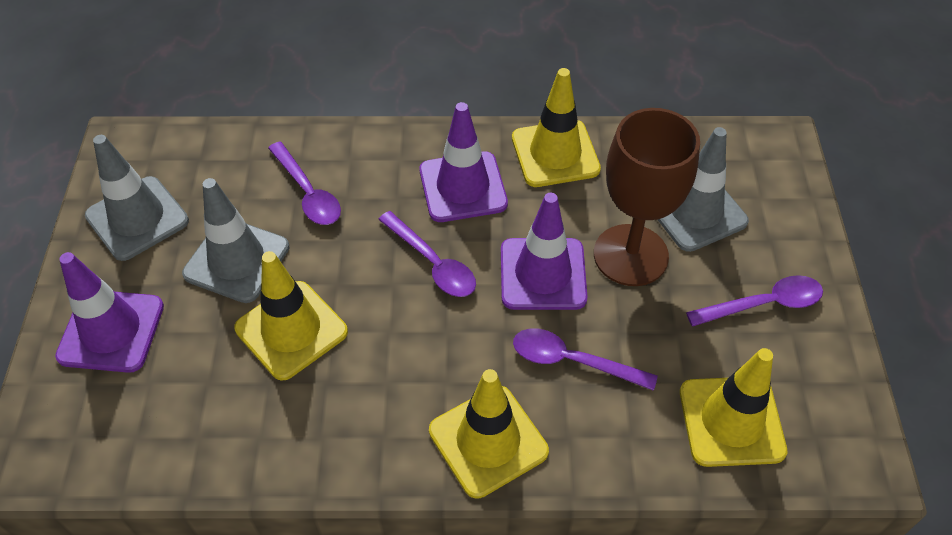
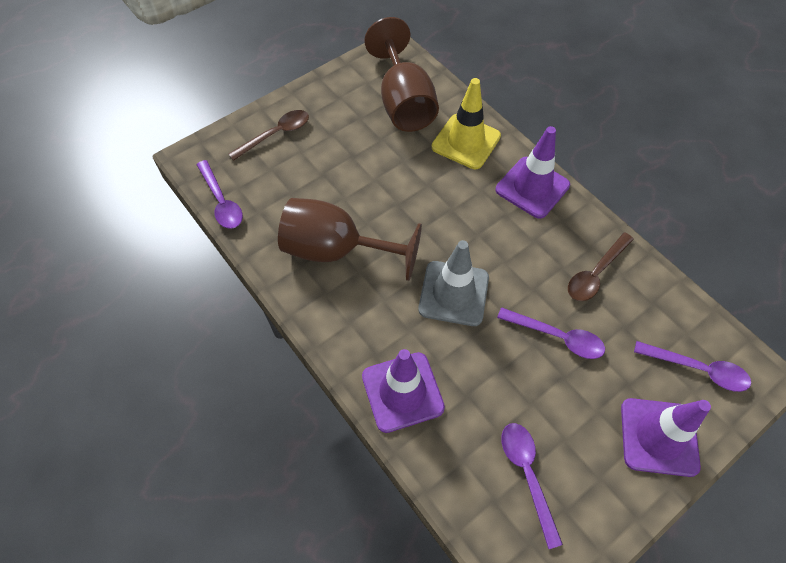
brown goblet: 1 -> 2
brown spoon: 0 -> 2
grey traffic cone: 3 -> 1
yellow traffic cone: 4 -> 1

******

• **What you are asked to do**
Please retype the listing exactly, leaving out any images.

• **Worked solution**
brown goblet: 1 -> 2
brown spoon: 0 -> 2
grey traffic cone: 3 -> 1
yellow traffic cone: 4 -> 1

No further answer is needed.